## About this task
Copy each line of the data below in which the word "turned" can be found.

(Image sequences with motion text)
····················

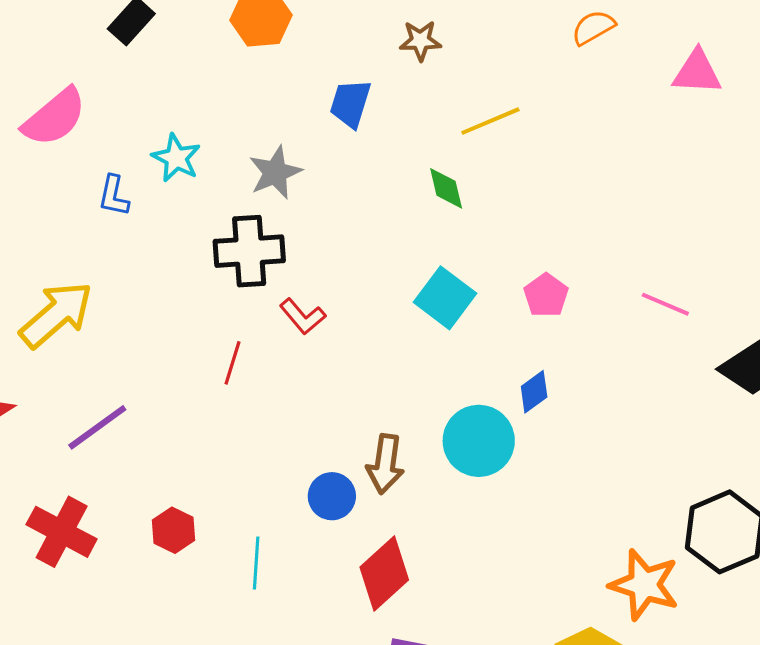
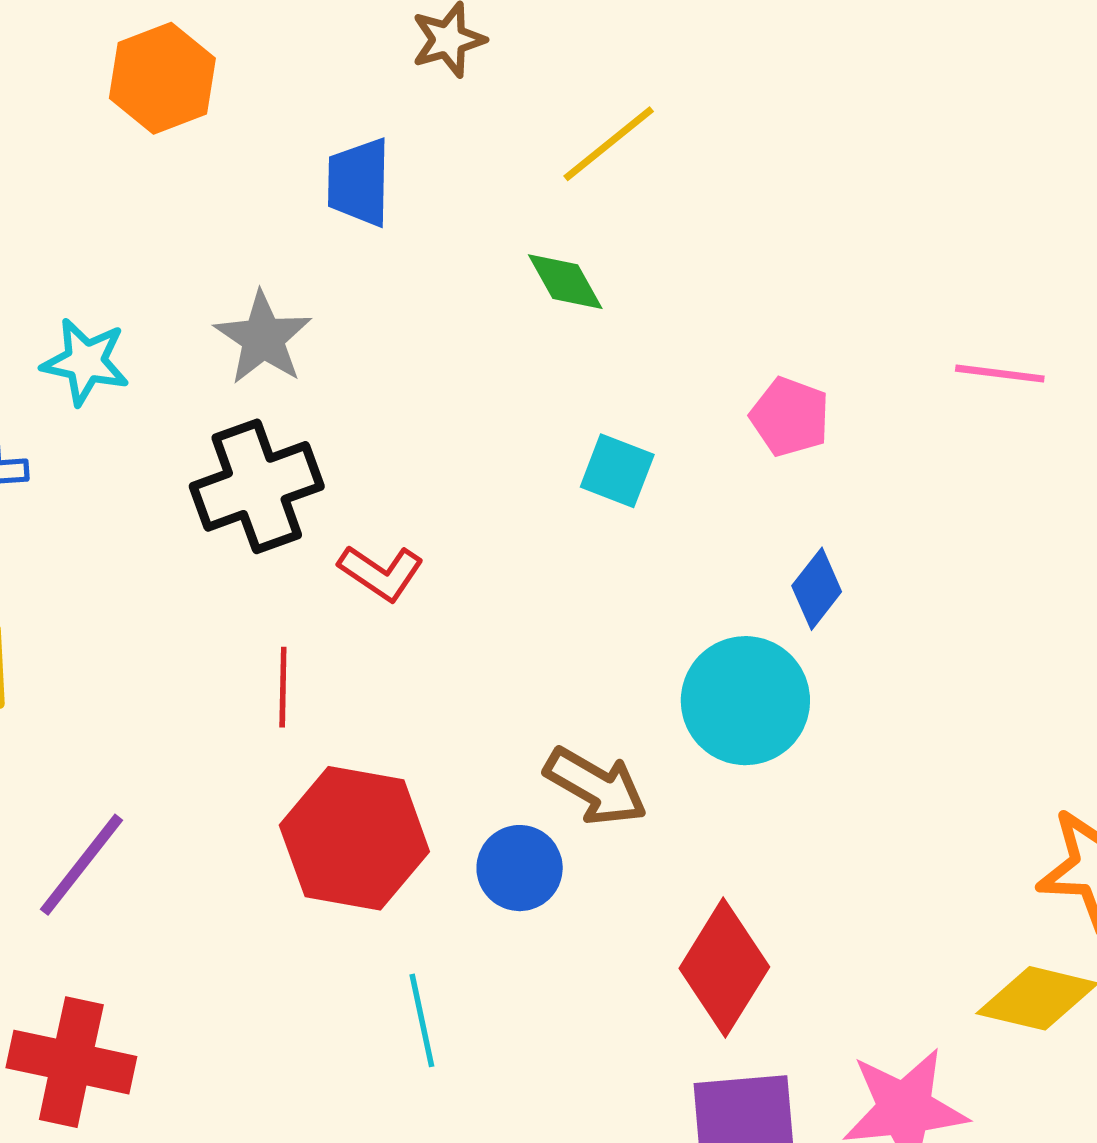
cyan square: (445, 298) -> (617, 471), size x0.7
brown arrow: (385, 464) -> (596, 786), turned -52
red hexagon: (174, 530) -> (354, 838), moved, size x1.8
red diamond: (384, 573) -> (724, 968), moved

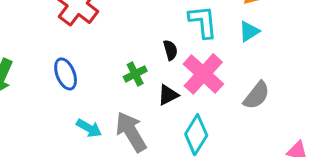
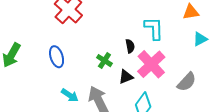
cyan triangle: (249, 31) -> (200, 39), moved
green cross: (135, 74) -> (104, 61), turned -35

····················

## Expected answer
brown arrow: (385, 464) -> (596, 786), turned -52
green cross: (135, 74) -> (104, 61), turned -35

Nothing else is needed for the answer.